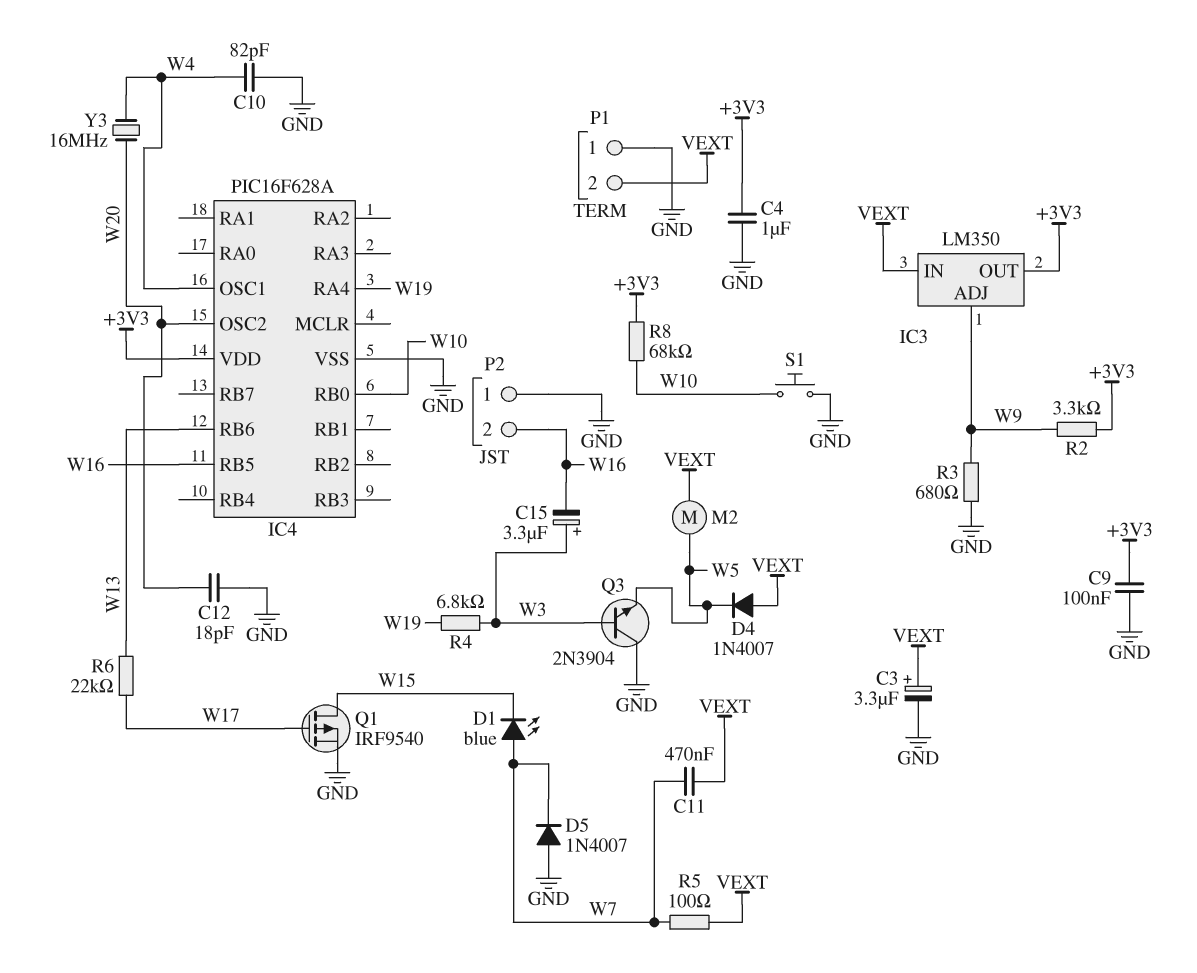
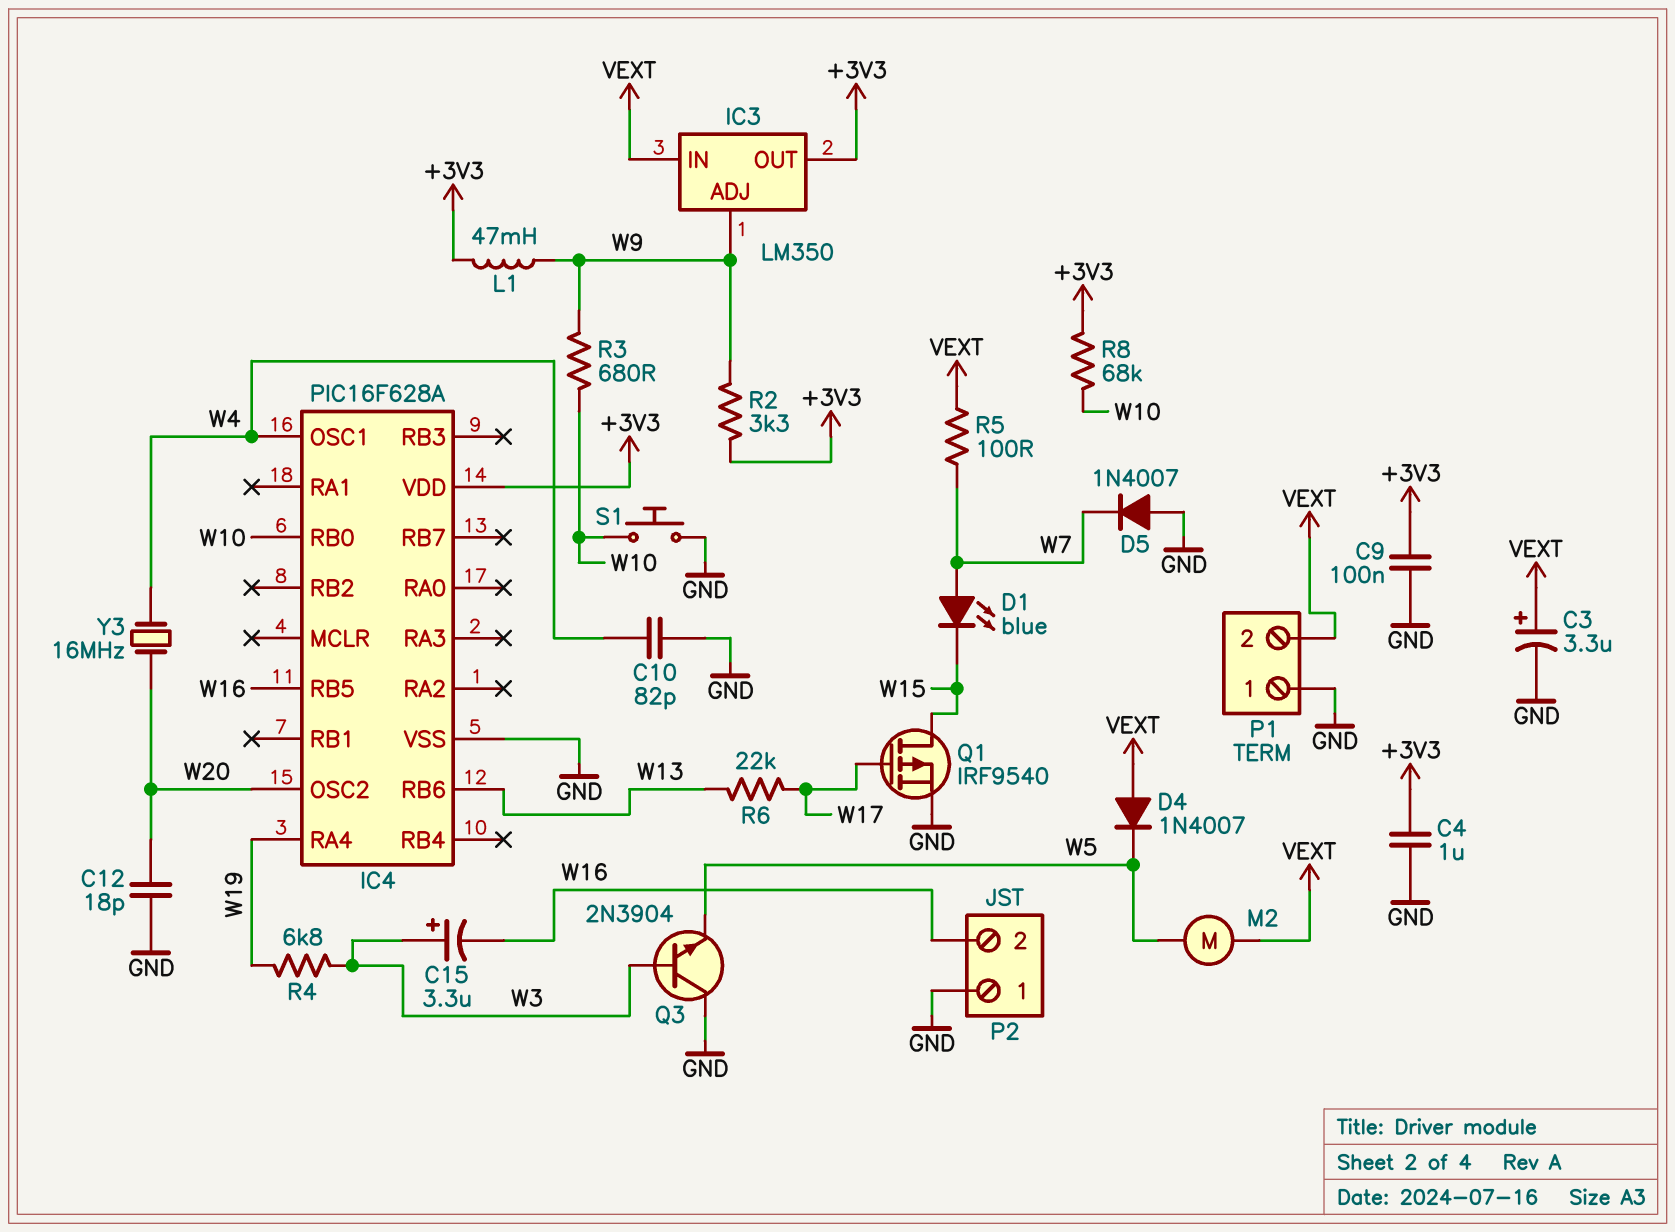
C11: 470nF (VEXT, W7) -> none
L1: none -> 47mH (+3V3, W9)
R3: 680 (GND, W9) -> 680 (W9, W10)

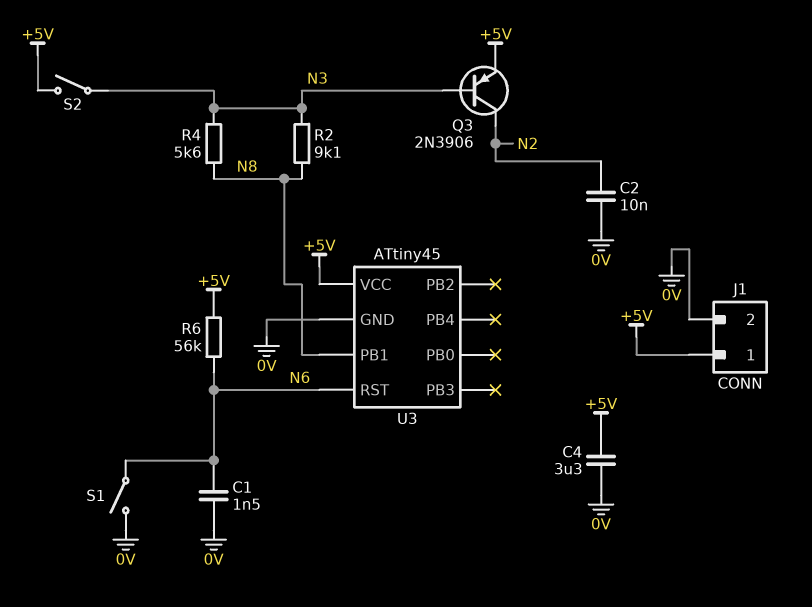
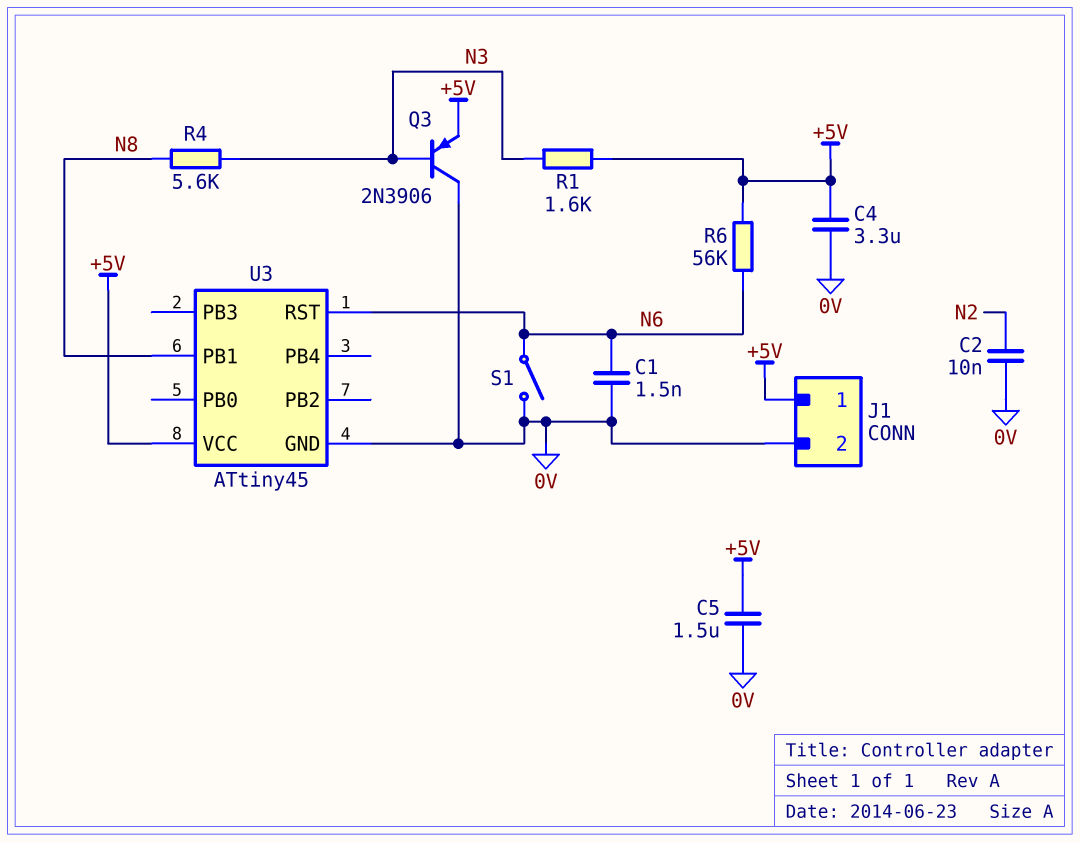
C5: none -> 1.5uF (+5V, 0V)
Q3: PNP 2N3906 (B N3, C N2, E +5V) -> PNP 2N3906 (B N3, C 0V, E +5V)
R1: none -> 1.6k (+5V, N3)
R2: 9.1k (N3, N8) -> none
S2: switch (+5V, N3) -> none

» **Activity**: No lines before the one containing "C5: none -> 1.5uF (+5V, 0V)" belong in the answer; write out that line and each one after it exactly, through the end of the records.

» **Written solution**:
C5: none -> 1.5uF (+5V, 0V)
Q3: PNP 2N3906 (B N3, C N2, E +5V) -> PNP 2N3906 (B N3, C 0V, E +5V)
R1: none -> 1.6k (+5V, N3)
R2: 9.1k (N3, N8) -> none
S2: switch (+5V, N3) -> none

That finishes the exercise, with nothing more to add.